((

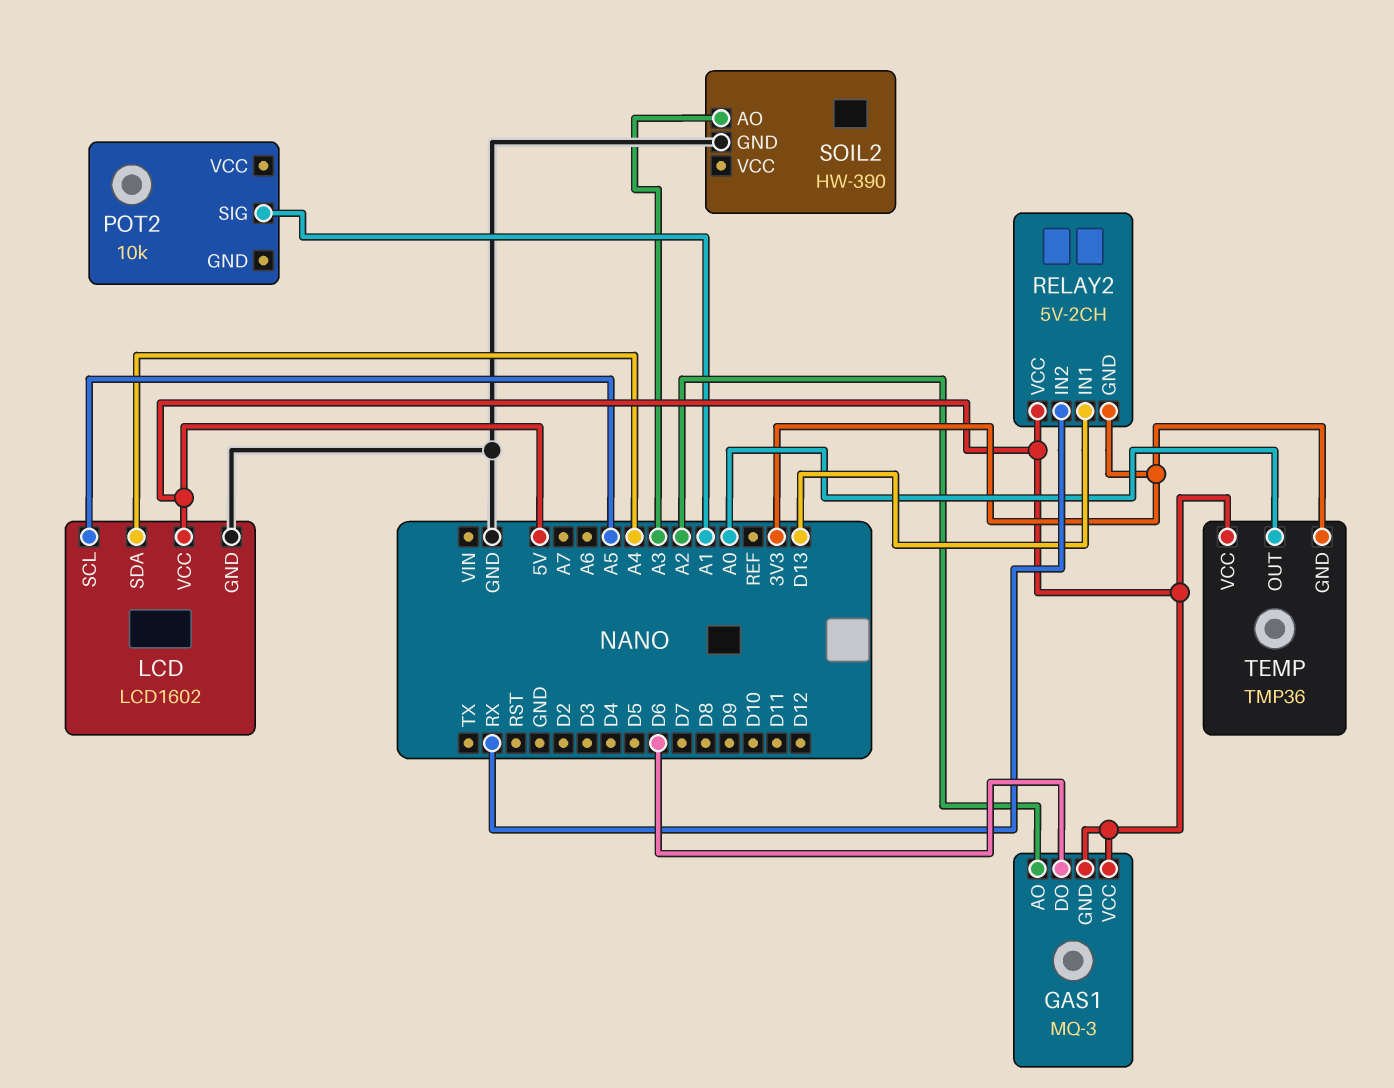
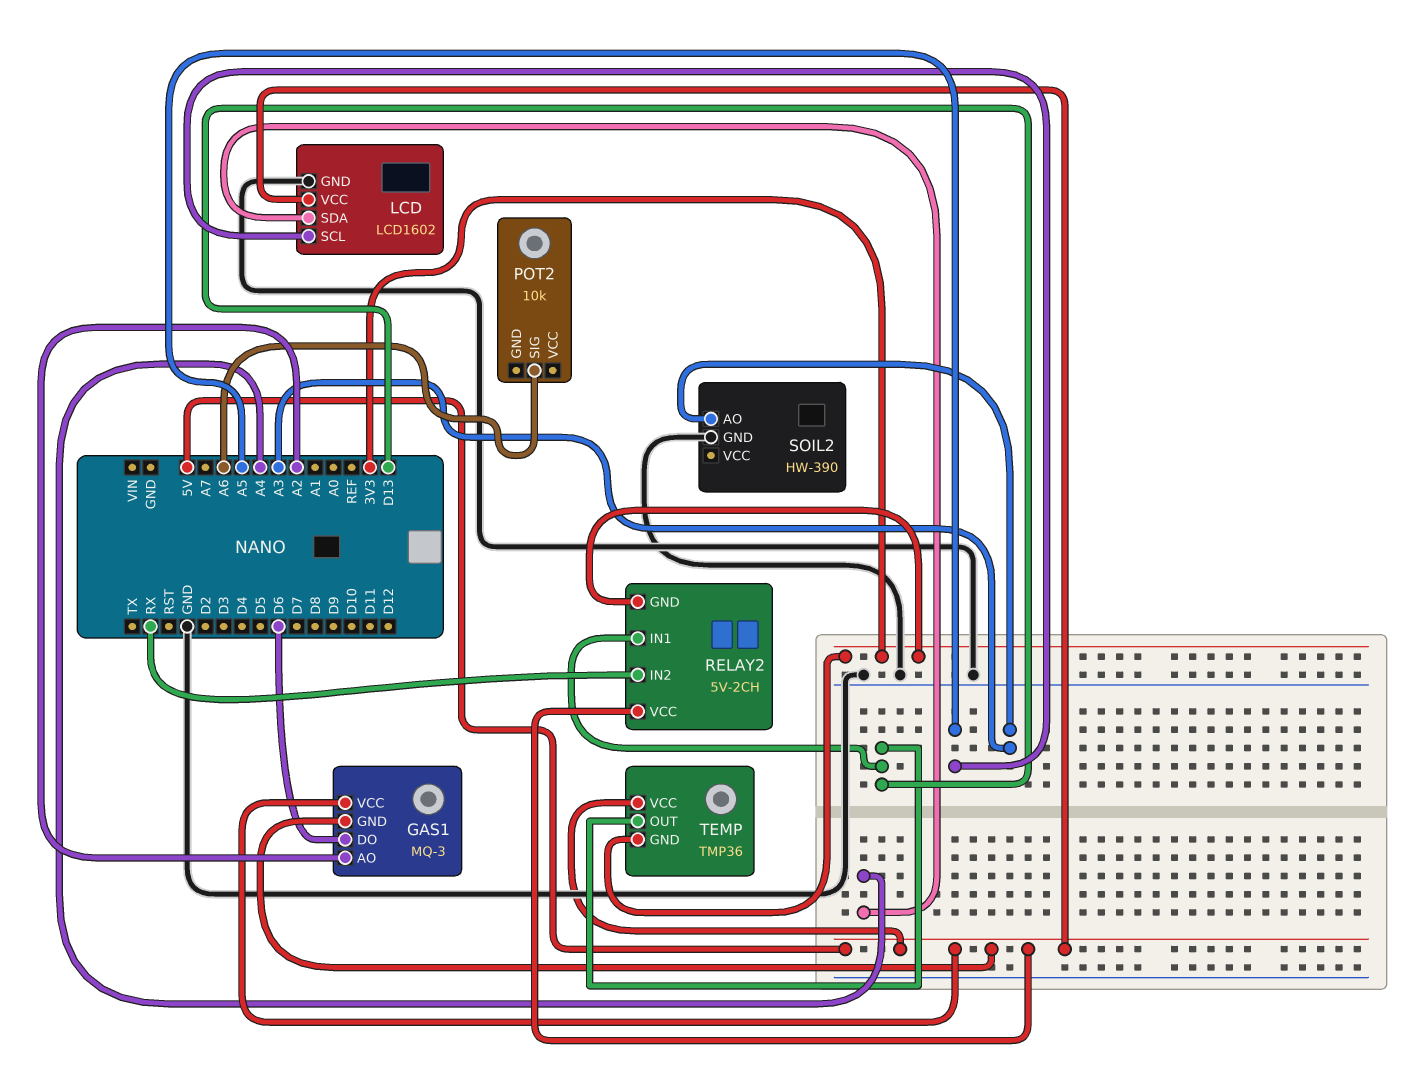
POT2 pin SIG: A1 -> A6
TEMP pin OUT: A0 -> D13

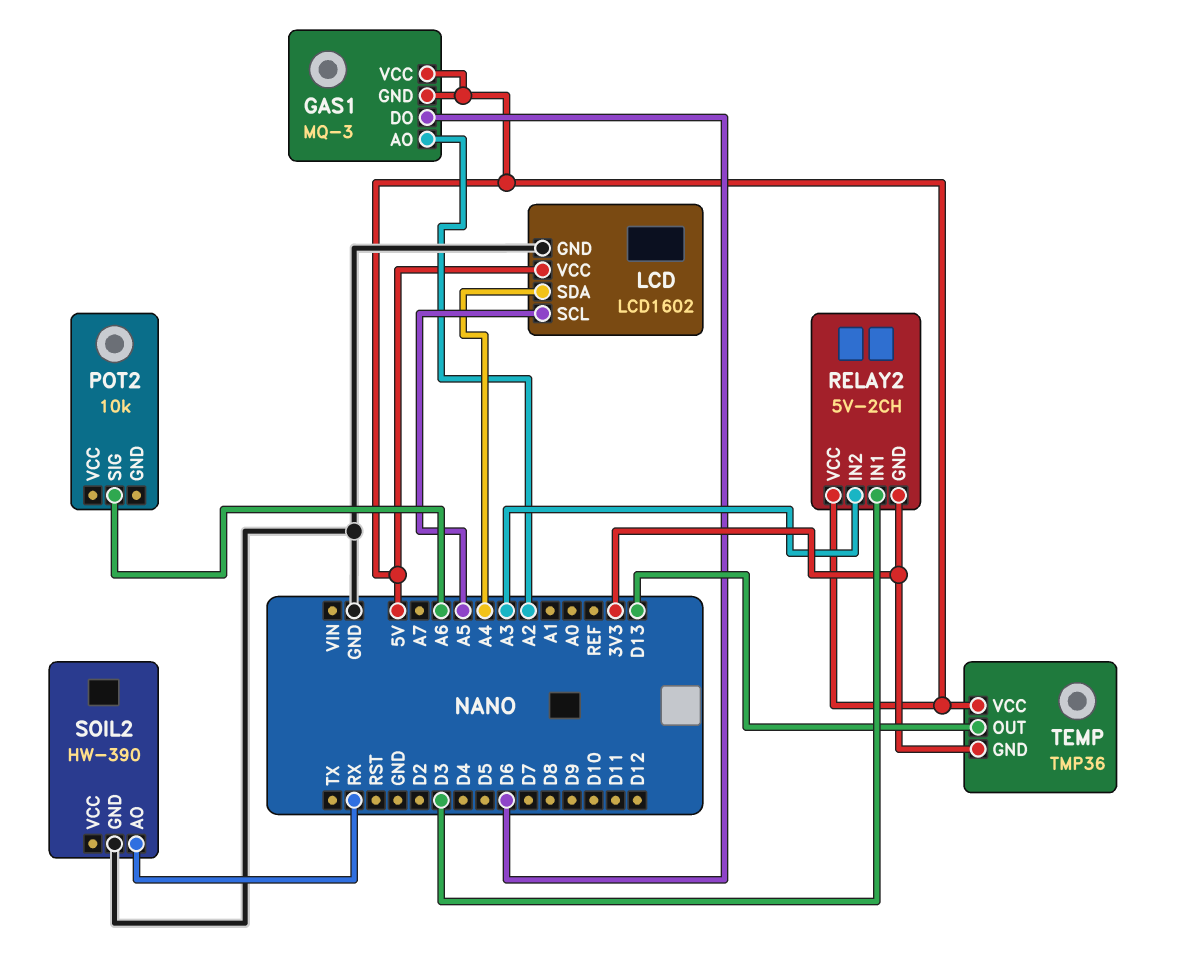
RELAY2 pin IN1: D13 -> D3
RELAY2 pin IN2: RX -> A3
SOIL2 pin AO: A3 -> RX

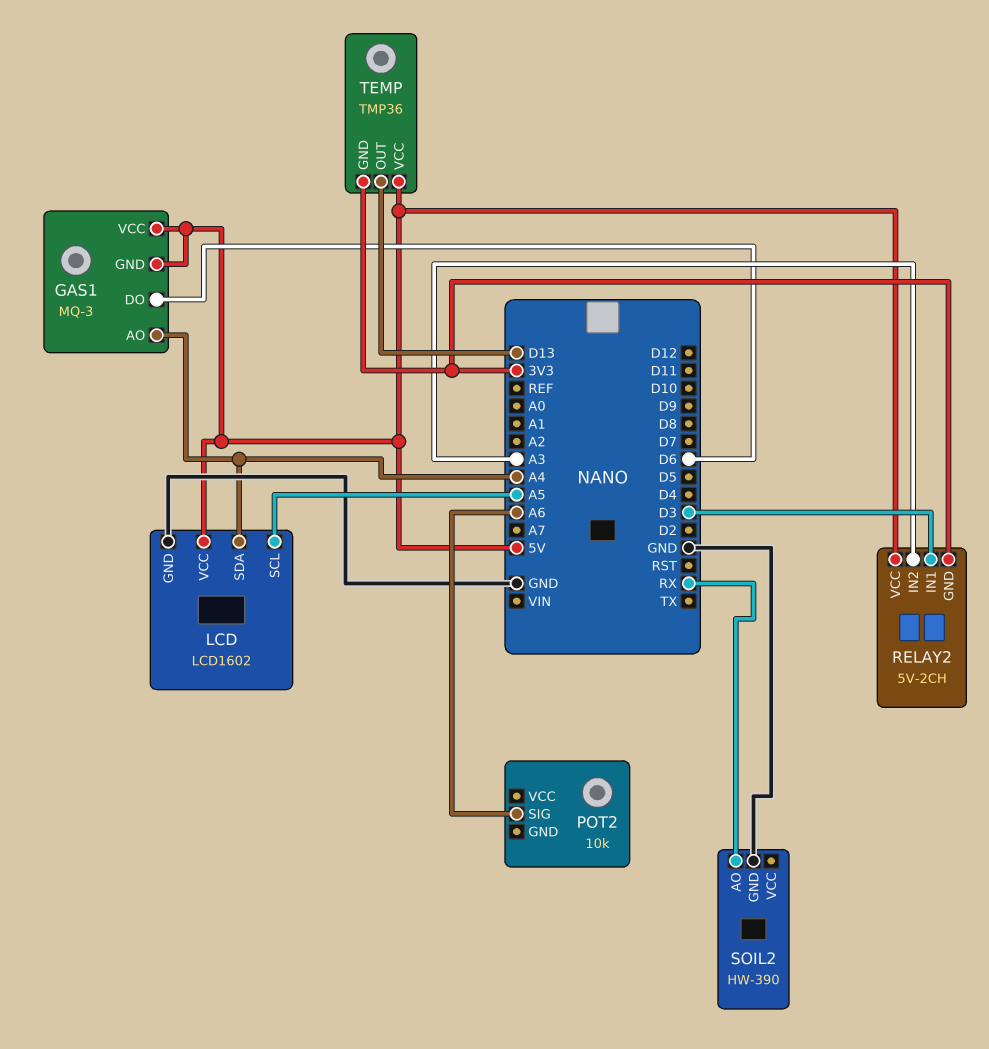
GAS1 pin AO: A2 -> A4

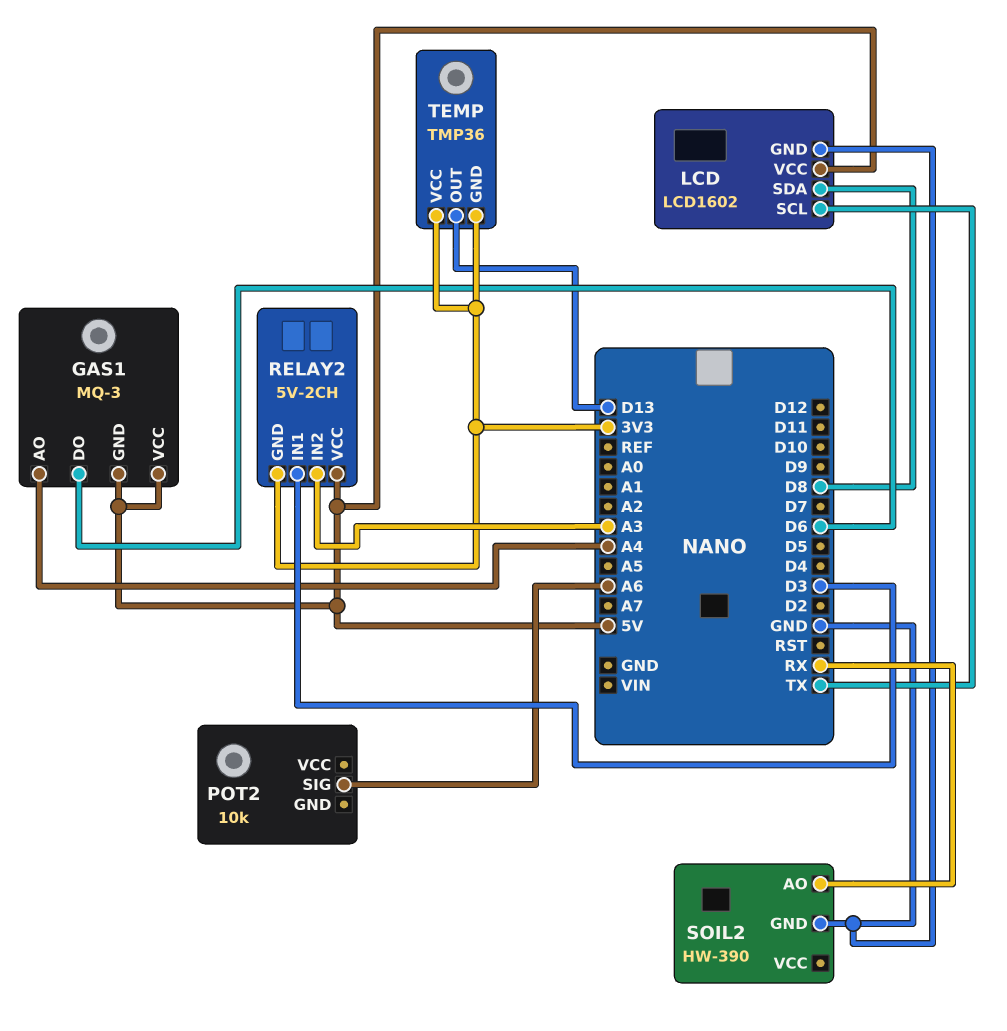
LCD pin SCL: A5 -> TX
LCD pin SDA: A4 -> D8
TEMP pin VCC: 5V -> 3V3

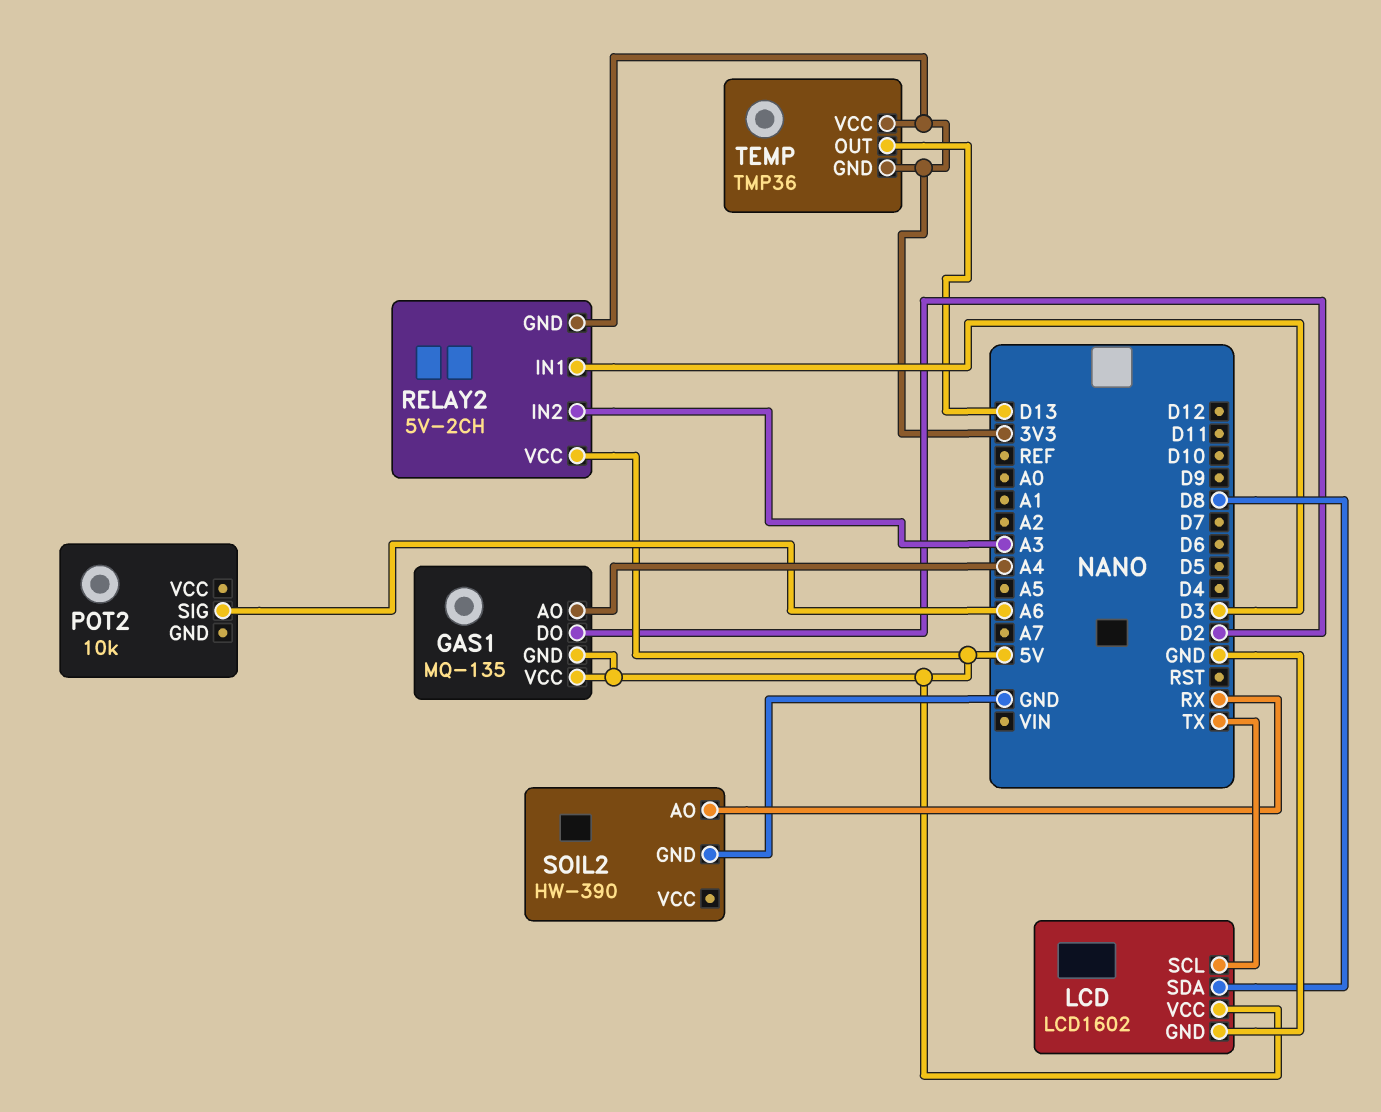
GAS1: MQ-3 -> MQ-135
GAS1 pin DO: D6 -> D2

))
((

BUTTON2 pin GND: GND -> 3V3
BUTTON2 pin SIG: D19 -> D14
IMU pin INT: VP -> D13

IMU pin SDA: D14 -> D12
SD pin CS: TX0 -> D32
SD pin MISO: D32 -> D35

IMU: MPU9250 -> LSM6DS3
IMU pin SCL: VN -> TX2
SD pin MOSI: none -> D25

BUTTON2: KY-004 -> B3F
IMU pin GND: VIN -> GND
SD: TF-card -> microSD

))

* **WHAT YOU ARE ASKED TO DO**: All that is wanted is the lines above between the one containing "TEMP pin VCC: 5V -> 3V3" and the one containing "GAS1 pin DO: D6 -> D2", inclusive, restated word for word, with pictures omitted.

* **ANSWER AREA**:
TEMP pin VCC: 5V -> 3V3

GAS1: MQ-3 -> MQ-135
GAS1 pin DO: D6 -> D2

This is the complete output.